■ Task:
Of the material below, only the lines from the line containing "orange notebook: 2 -> 5" down to the line containing "white rocket: 5 -> 6" belong in the answer, written out exactly.

*** Opening of Material to process ***

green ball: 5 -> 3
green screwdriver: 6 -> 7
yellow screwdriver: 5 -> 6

*** Close of Material to process ***
*** Opening of Material to process ***

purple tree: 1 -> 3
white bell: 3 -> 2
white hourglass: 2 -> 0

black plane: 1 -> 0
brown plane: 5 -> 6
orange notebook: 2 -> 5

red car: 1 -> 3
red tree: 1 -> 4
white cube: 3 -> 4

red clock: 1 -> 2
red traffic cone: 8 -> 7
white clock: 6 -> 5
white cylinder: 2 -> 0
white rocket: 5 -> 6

*** Close of Material to process ***

■ Output below:
orange notebook: 2 -> 5

red car: 1 -> 3
red tree: 1 -> 4
white cube: 3 -> 4

red clock: 1 -> 2
red traffic cone: 8 -> 7
white clock: 6 -> 5
white cylinder: 2 -> 0
white rocket: 5 -> 6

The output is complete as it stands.